[Scene difference descriptions]

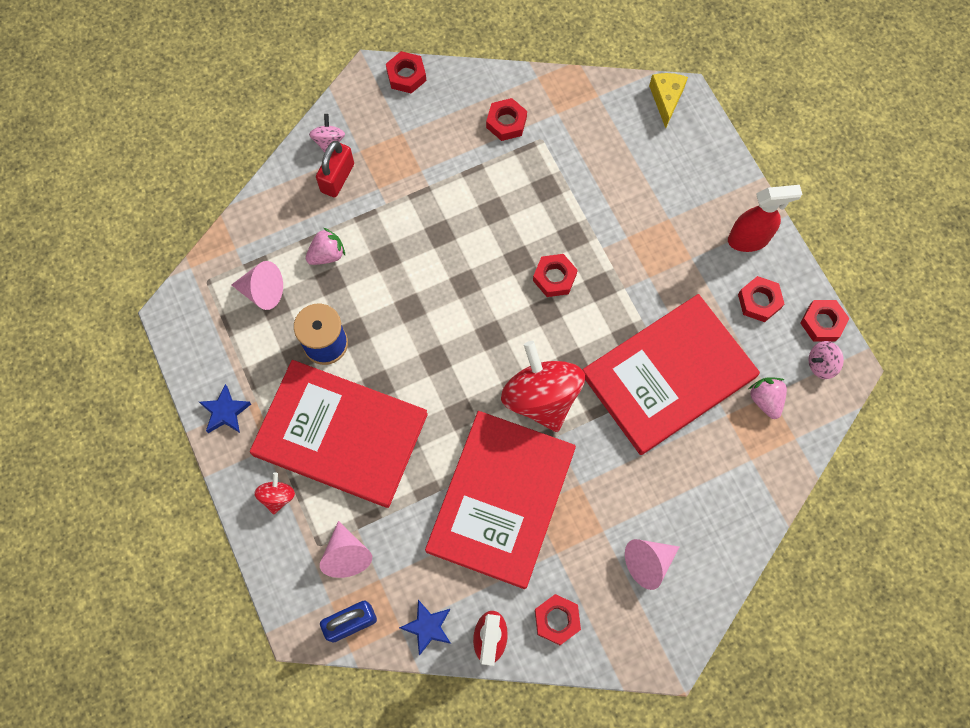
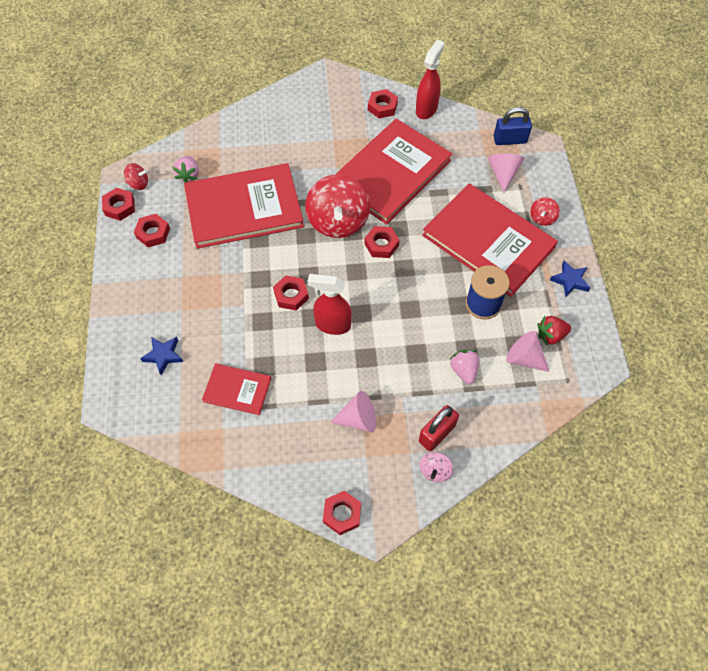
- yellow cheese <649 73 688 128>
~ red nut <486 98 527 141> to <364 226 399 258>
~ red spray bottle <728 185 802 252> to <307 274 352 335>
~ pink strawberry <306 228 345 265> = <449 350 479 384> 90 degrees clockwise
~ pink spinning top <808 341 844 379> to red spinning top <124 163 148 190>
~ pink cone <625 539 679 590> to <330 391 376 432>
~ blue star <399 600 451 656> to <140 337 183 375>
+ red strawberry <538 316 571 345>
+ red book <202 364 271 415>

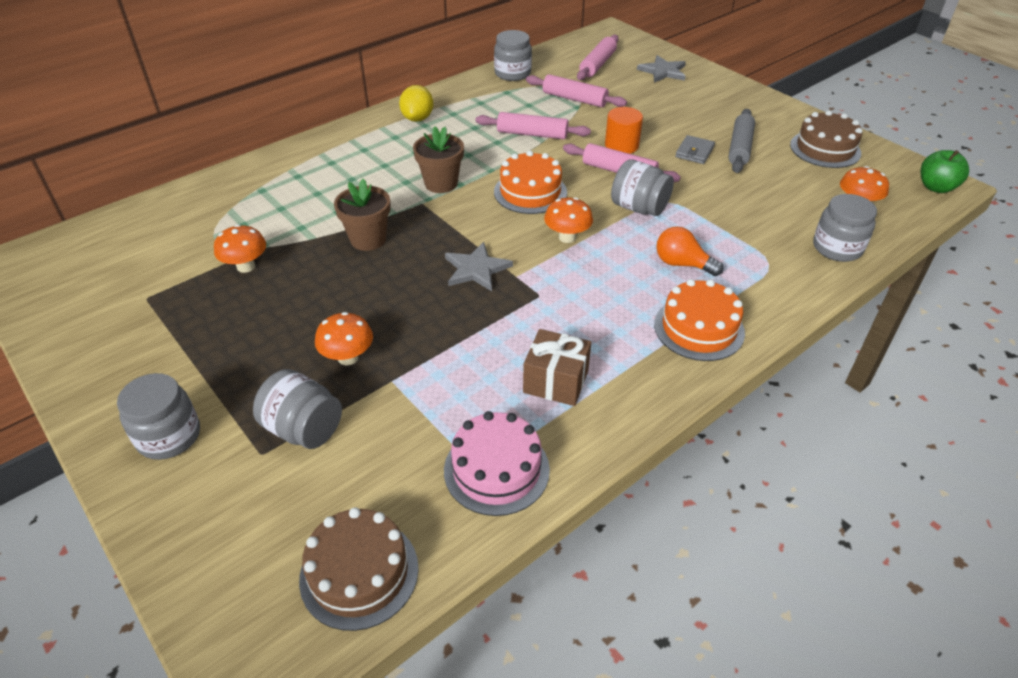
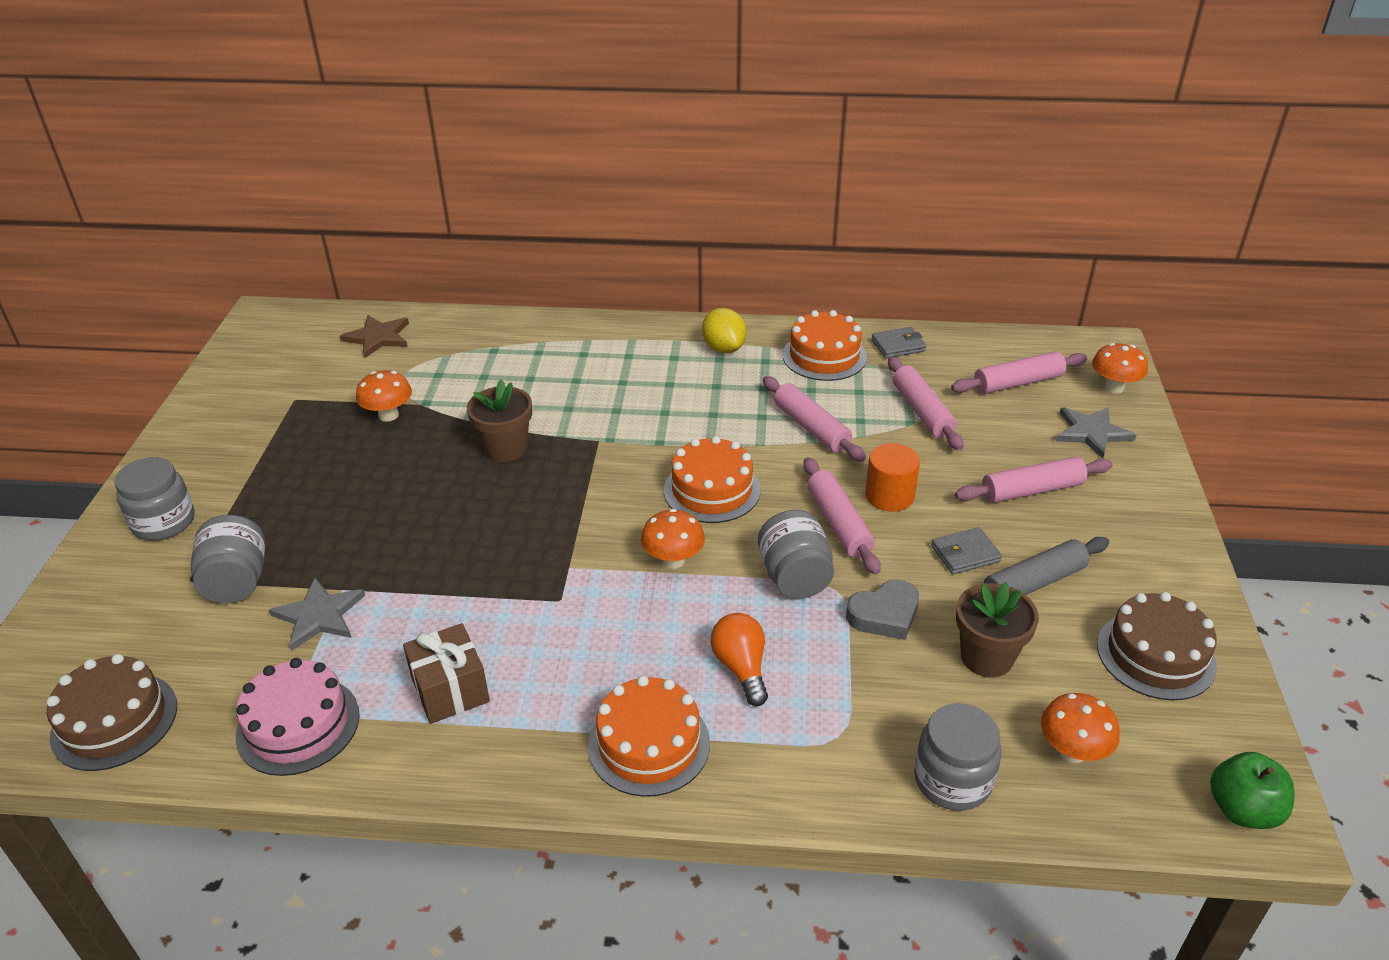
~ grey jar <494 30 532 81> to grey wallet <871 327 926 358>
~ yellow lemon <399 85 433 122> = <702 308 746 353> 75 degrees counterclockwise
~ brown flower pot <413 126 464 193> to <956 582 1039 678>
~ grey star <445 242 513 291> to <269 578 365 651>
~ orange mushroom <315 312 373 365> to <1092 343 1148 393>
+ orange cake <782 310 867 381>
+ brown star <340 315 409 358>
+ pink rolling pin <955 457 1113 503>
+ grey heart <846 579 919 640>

* * *

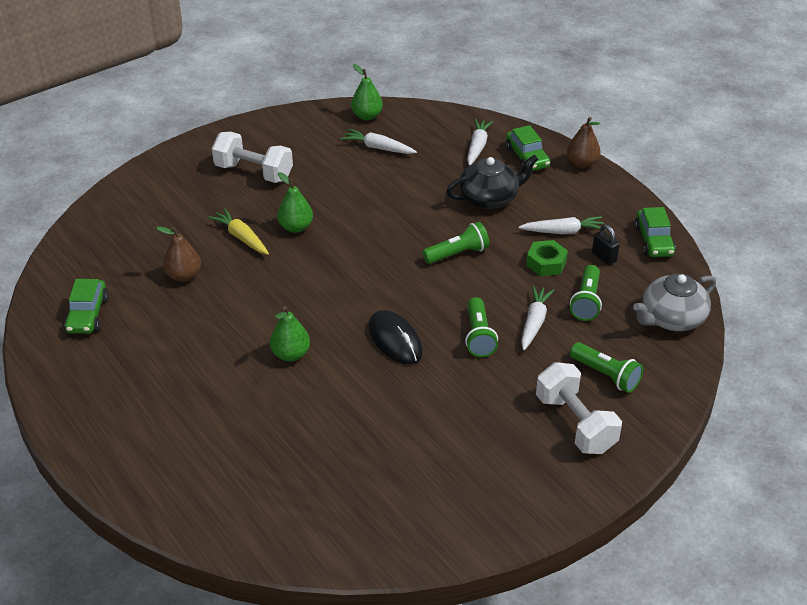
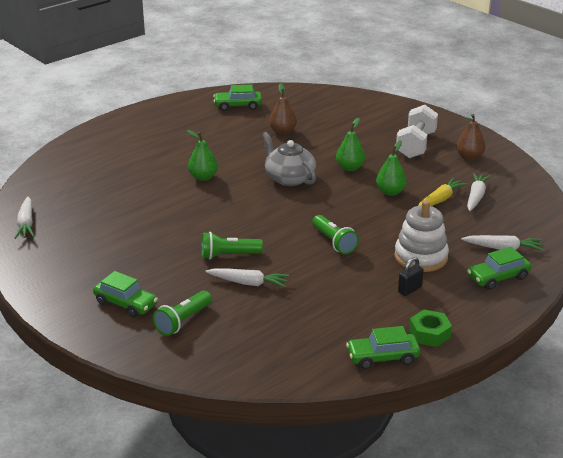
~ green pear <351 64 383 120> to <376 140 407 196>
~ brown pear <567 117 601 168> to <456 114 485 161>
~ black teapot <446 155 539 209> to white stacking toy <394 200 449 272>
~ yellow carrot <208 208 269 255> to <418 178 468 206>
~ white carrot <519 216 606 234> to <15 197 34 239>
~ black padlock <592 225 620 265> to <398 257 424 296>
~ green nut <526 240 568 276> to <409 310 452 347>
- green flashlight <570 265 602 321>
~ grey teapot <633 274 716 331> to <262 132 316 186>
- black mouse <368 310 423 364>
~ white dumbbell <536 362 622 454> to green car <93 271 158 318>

Try it> Starting at the line that has "391 376 432>" and ending at the line that has "316 571 345>", please write out the lines above exactly, leaving out all others.

Answer box>
~ pink cone <625 539 679 590> to <330 391 376 432>
~ blue star <399 600 451 656> to <140 337 183 375>
+ red strawberry <538 316 571 345>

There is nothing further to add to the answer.